**Task description:** Copy out each line of the entries where the word "notebook" is present.

**Exercise material:**
_____
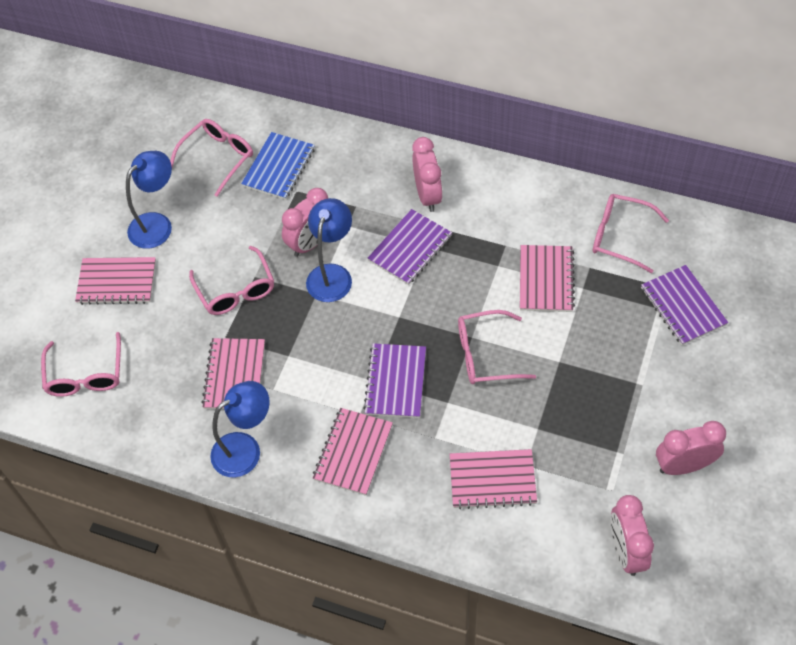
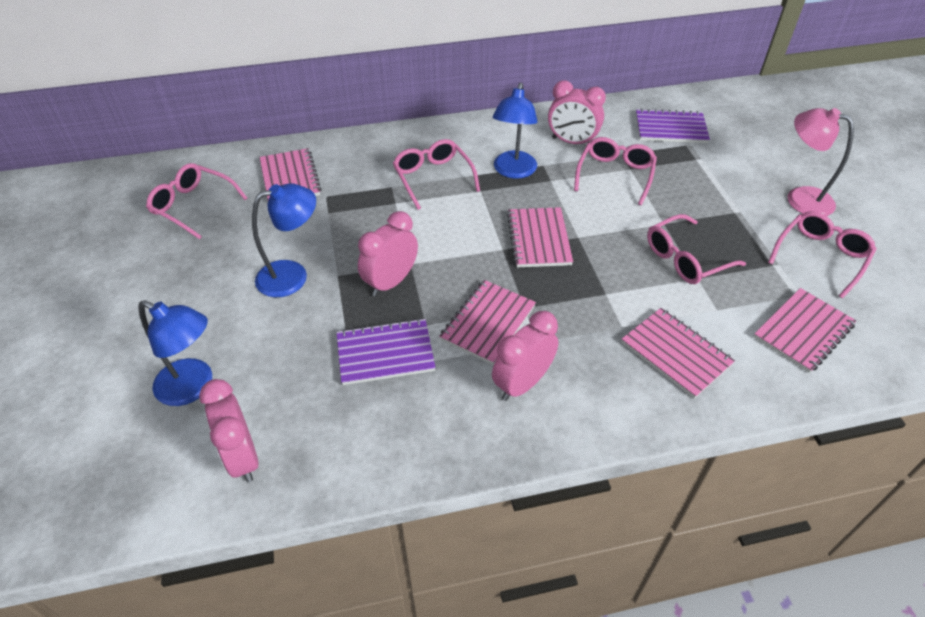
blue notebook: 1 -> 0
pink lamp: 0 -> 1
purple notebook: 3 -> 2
_____
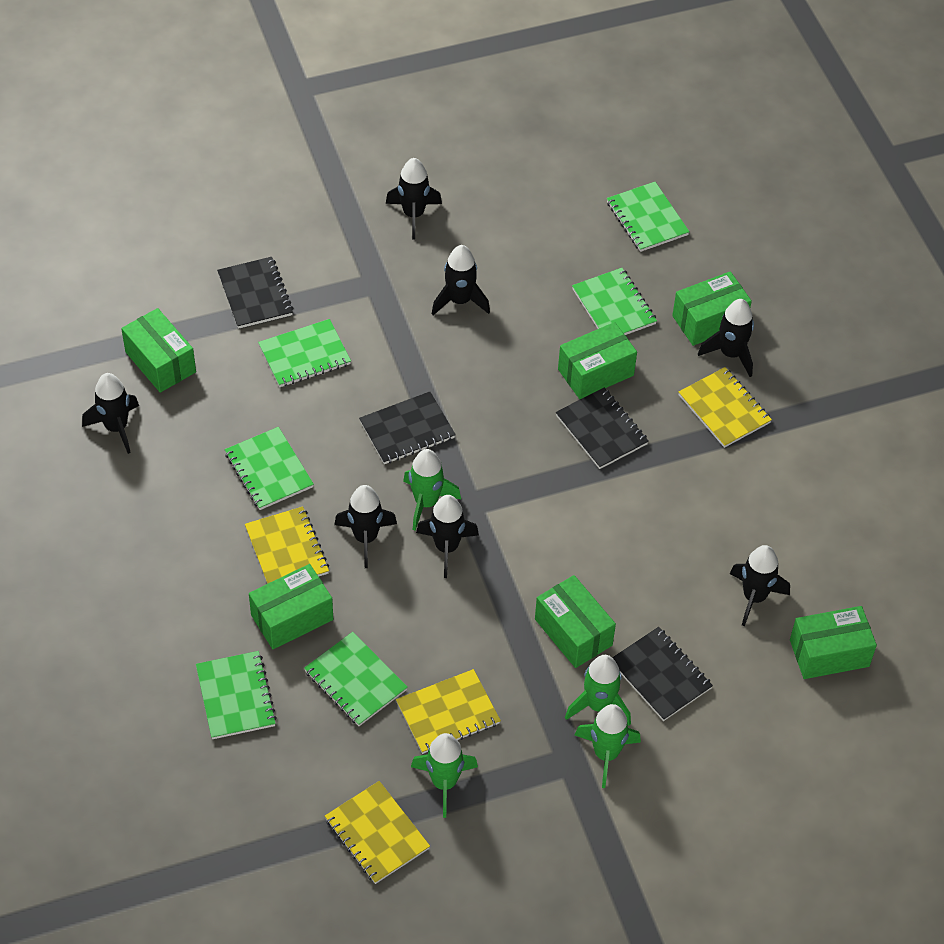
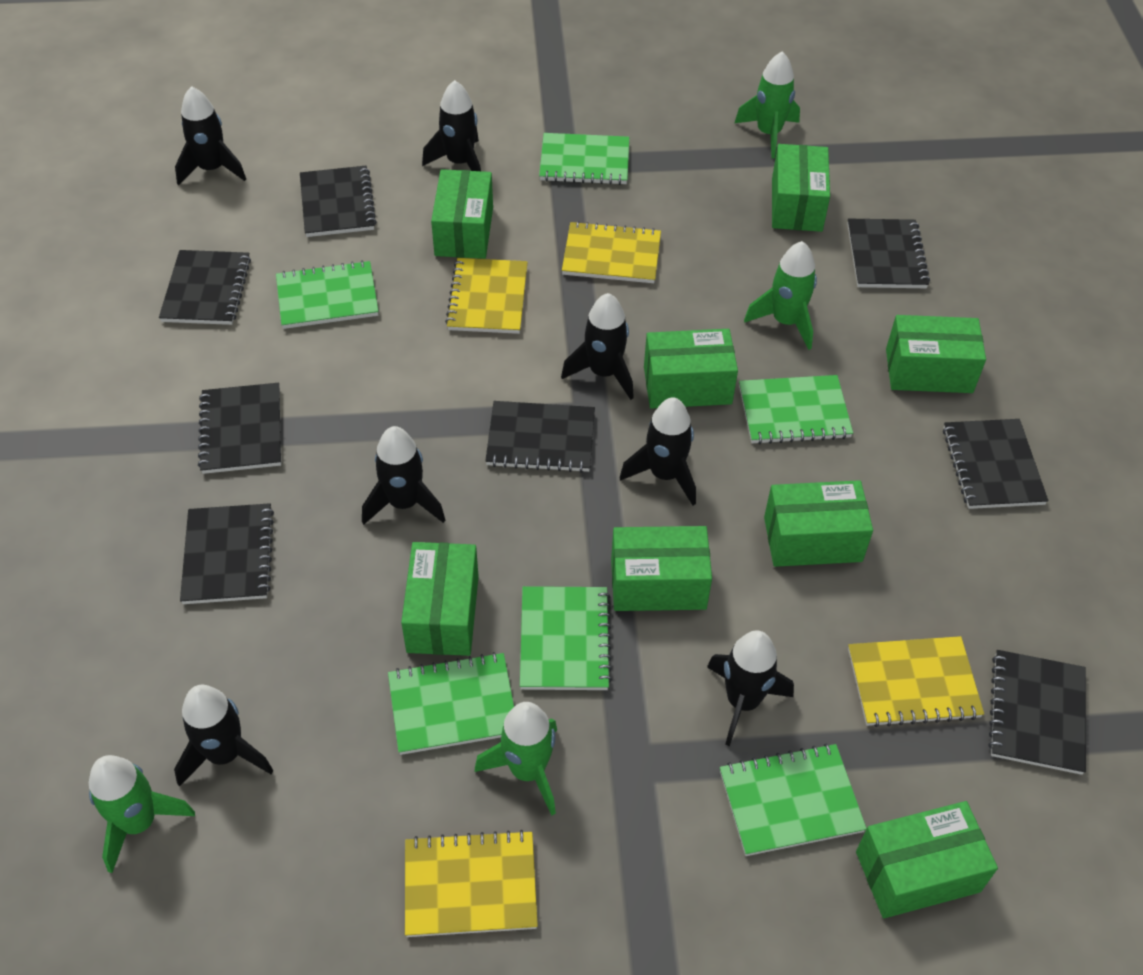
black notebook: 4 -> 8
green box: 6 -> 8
_____
**Completed exercise:**
blue notebook: 1 -> 0
purple notebook: 3 -> 2
black notebook: 4 -> 8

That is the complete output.